Task to complete:
Reproduce exactly, and only, the lines running from the start of the entries below to the line containing "old: patelnia (niebieski)".

[Data extracted from a collection]
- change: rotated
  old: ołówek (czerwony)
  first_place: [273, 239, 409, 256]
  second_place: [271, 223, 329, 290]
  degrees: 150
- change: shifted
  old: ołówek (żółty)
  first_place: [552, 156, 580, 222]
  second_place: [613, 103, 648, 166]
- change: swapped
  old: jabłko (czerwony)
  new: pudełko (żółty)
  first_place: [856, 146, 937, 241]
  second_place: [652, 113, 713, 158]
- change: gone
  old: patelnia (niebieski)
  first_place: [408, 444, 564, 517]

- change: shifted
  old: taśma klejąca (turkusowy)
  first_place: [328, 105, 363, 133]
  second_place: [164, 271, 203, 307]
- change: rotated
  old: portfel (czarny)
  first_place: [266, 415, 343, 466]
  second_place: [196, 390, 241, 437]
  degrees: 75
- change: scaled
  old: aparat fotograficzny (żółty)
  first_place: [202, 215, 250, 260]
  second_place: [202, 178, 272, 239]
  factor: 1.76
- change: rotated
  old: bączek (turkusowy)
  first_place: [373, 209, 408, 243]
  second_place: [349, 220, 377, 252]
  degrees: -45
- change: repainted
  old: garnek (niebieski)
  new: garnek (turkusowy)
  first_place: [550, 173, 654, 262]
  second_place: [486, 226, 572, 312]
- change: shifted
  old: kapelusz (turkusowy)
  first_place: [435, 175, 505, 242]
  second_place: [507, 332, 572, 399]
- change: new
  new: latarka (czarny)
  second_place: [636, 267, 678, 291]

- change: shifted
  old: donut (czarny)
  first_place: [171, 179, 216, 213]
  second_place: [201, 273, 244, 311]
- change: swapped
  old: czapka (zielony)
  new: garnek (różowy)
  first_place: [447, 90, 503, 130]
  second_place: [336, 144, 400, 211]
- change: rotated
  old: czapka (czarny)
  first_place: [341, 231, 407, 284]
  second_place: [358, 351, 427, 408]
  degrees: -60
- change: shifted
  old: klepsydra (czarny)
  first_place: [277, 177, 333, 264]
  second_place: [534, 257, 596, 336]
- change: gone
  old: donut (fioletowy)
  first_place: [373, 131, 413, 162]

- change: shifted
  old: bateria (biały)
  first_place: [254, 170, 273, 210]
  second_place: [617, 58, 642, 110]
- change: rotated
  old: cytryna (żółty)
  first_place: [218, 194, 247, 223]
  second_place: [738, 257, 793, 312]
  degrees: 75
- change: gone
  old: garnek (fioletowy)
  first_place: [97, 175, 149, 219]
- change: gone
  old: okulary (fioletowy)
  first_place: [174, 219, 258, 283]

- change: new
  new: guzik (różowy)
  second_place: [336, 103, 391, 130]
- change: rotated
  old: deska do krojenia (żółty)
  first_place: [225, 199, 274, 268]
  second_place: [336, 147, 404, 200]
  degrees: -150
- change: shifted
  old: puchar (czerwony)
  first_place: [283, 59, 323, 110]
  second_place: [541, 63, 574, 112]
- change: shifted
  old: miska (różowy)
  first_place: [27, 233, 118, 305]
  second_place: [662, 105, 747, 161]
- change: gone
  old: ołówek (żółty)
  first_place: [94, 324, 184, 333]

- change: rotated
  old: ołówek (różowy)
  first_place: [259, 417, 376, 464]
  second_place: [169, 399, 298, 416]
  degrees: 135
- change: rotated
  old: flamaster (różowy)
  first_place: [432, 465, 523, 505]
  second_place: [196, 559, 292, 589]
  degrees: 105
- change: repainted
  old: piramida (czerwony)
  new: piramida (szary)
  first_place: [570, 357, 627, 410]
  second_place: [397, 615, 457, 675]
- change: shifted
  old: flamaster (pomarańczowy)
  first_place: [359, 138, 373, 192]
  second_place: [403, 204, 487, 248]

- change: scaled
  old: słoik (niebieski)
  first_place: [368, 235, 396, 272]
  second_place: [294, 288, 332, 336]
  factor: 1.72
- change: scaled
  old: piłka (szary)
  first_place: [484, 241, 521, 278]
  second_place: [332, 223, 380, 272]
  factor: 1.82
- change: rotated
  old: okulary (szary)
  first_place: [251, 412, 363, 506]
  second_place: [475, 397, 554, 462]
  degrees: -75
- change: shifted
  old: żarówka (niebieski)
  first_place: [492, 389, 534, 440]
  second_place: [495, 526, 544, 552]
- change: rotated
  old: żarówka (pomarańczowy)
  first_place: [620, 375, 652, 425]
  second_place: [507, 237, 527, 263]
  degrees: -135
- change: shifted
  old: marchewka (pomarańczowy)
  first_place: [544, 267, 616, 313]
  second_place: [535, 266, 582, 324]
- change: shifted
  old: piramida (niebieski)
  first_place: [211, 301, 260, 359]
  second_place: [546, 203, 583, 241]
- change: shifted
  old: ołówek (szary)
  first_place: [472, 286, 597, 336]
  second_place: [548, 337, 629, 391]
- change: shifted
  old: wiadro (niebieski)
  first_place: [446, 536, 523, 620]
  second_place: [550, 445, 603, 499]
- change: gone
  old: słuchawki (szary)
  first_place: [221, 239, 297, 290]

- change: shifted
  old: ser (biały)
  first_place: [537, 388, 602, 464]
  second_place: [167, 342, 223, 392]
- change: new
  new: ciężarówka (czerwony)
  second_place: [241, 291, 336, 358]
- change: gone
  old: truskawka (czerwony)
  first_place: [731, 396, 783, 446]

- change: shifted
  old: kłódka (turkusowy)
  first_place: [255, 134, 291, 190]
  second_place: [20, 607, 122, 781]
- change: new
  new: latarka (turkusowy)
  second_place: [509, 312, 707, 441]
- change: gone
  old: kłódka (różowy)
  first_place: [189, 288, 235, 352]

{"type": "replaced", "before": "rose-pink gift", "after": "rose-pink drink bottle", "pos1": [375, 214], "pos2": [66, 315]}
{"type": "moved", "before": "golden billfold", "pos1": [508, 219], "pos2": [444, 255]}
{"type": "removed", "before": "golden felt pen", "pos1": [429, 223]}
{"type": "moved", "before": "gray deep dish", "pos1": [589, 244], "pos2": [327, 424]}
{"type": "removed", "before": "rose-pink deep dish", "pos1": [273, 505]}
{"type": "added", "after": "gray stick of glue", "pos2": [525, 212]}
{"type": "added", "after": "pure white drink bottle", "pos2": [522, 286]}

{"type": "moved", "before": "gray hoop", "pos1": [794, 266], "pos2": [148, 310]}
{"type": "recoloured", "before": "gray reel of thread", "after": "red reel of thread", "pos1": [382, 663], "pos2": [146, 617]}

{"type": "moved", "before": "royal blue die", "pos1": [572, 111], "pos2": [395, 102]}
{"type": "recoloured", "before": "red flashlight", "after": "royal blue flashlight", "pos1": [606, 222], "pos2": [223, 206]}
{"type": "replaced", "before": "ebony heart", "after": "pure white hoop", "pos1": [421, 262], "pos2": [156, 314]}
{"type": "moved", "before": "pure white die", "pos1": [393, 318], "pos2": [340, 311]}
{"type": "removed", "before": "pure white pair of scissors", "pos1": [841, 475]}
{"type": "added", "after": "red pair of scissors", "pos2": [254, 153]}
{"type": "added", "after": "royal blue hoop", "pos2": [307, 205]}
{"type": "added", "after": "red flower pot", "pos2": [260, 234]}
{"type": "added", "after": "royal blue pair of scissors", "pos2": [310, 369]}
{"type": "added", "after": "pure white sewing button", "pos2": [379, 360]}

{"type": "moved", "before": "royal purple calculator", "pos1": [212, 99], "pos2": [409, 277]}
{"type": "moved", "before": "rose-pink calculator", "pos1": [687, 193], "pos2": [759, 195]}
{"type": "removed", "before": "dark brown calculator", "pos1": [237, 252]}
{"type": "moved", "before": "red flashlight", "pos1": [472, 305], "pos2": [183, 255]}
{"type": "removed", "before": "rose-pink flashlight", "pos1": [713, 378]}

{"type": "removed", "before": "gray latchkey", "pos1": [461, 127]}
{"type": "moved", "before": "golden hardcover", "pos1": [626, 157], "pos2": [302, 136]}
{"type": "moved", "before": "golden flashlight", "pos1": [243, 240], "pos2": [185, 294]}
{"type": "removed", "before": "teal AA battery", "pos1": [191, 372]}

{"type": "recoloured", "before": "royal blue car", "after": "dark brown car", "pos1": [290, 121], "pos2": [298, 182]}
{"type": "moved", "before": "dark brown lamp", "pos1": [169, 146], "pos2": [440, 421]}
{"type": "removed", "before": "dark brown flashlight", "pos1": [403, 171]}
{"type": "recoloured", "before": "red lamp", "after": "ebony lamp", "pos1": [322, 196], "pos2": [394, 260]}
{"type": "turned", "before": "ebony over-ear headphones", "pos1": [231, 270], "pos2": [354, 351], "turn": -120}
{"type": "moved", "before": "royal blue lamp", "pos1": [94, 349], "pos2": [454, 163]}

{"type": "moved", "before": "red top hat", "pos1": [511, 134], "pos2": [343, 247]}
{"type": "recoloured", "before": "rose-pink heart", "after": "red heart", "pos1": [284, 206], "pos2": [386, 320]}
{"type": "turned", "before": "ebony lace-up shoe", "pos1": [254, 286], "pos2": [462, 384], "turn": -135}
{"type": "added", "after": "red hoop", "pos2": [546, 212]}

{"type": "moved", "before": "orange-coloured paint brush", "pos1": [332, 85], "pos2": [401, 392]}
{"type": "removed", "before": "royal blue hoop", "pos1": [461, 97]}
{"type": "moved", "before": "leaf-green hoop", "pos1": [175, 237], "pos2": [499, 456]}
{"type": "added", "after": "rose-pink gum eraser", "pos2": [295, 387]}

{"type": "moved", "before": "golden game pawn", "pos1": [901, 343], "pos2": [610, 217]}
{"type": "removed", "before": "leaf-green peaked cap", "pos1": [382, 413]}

Solution to this problem:
- change: rotated
  old: ołówek (czerwony)
  first_place: [273, 239, 409, 256]
  second_place: [271, 223, 329, 290]
  degrees: 150
- change: shifted
  old: ołówek (żółty)
  first_place: [552, 156, 580, 222]
  second_place: [613, 103, 648, 166]
- change: swapped
  old: jabłko (czerwony)
  new: pudełko (żółty)
  first_place: [856, 146, 937, 241]
  second_place: [652, 113, 713, 158]
- change: gone
  old: patelnia (niebieski)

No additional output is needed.